- [WHAT TO DO]
Please report every line from the material that contains the word "none".

↓↓↓

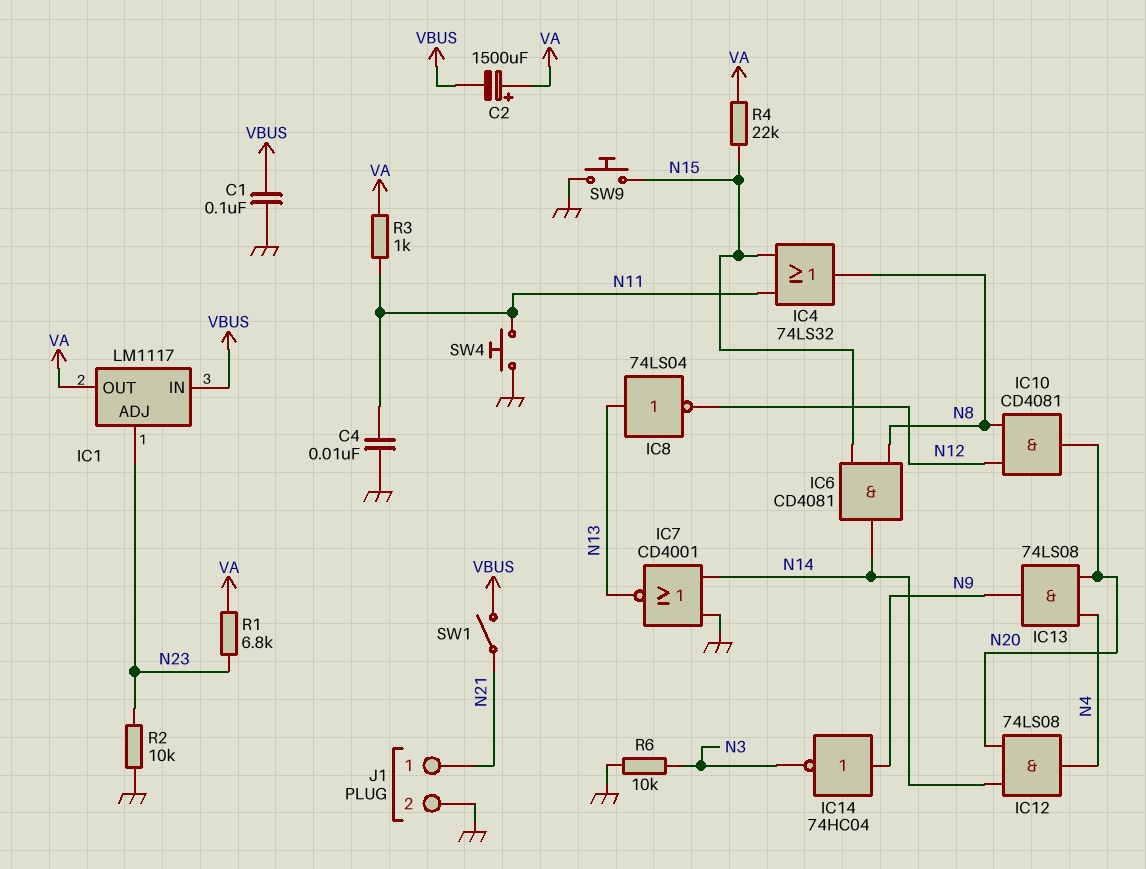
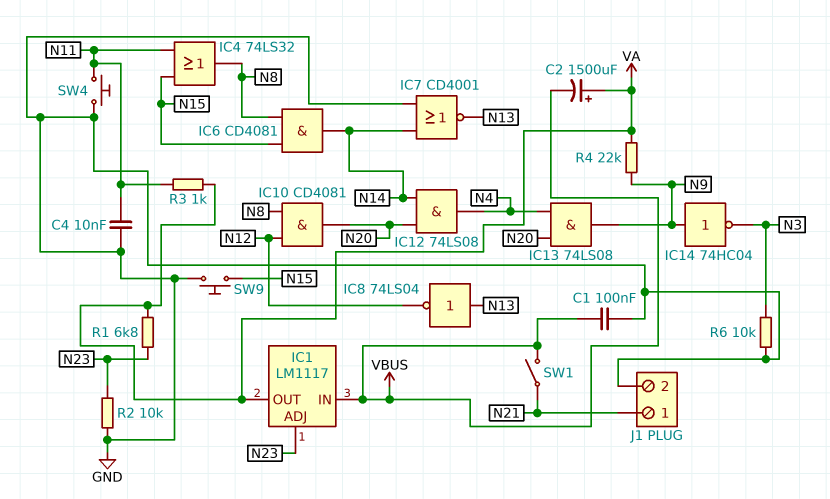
R4: 22k (N15, VA) -> 22k (N9, VA)

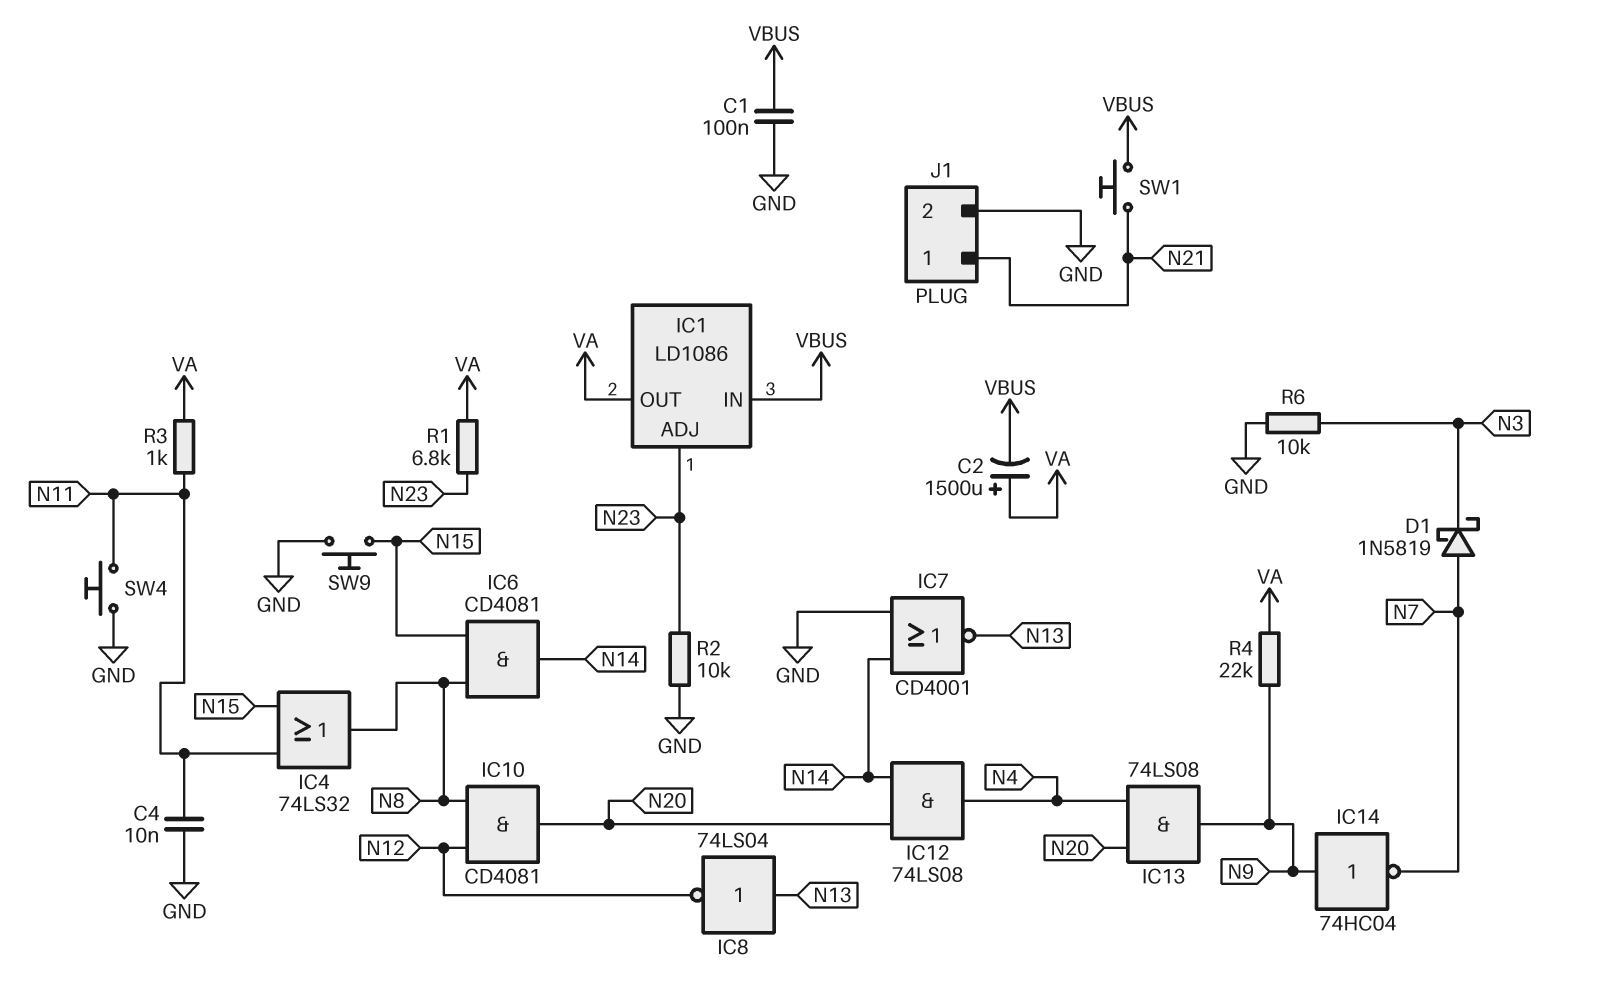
D1: none -> schottky 1N5819 (A N7, K N3)
IC1: LM1117 -> LD1086
IC14: NOT 74HC04 (in N9, out N3) -> NOT 74HC04 (in N9, out N7)
SW1: switch (N21, VBUS) -> button (N21, VBUS)

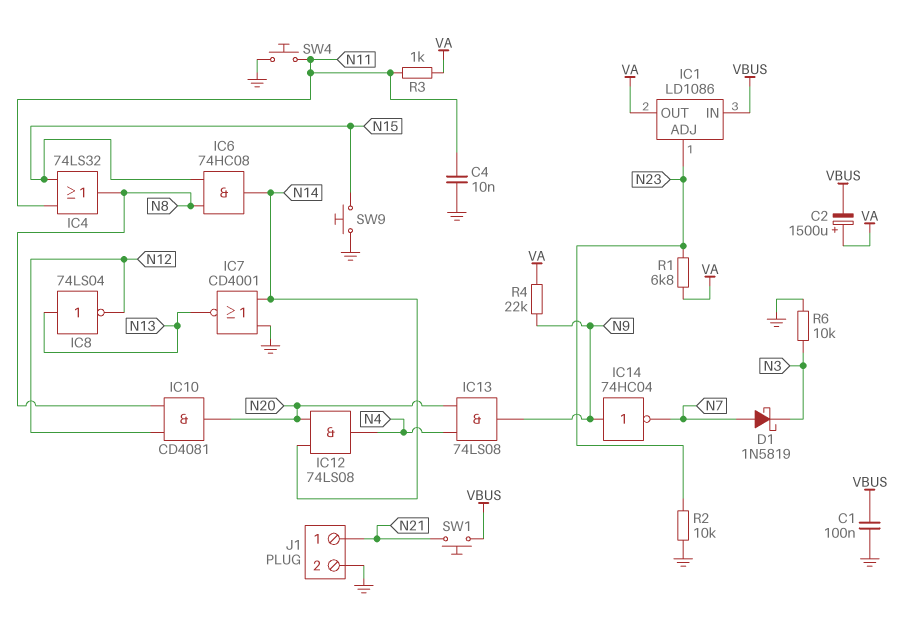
IC6: AND CD4081 (in N8, in N15, out N14) -> AND 74HC08 (in N8, in N15, out N14)

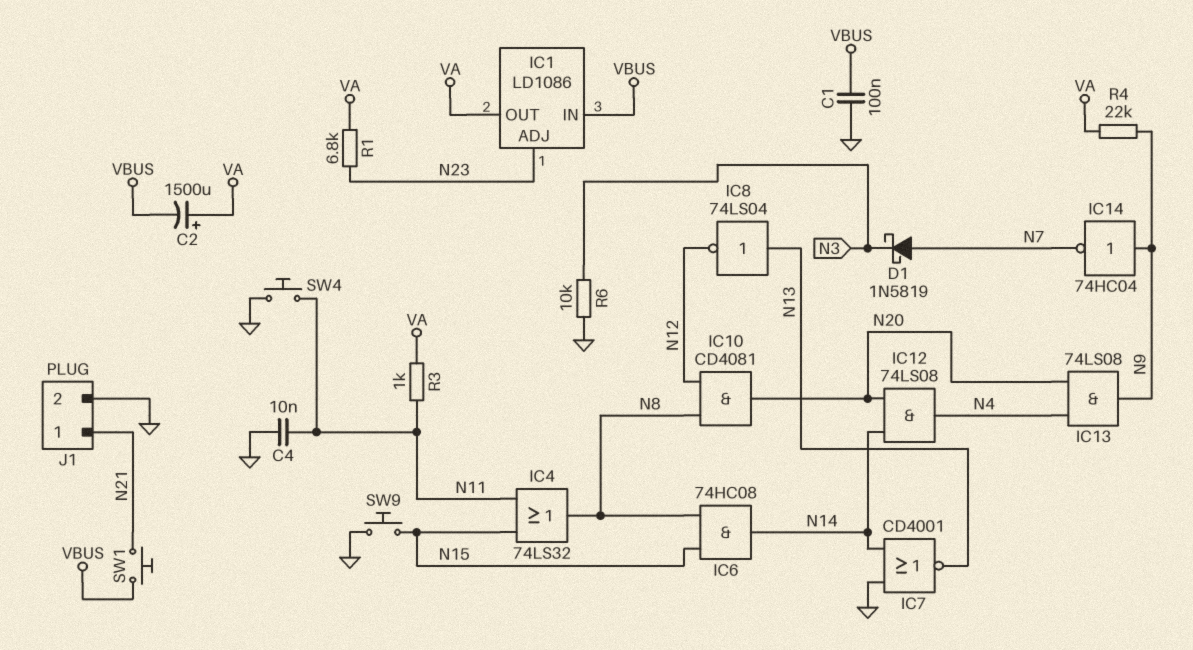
R2: 10k (GND, N23) -> none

↑↑↑

- [RESPONSE AREA]
D1: none -> schottky 1N5819 (A N7, K N3)
R2: 10k (GND, N23) -> none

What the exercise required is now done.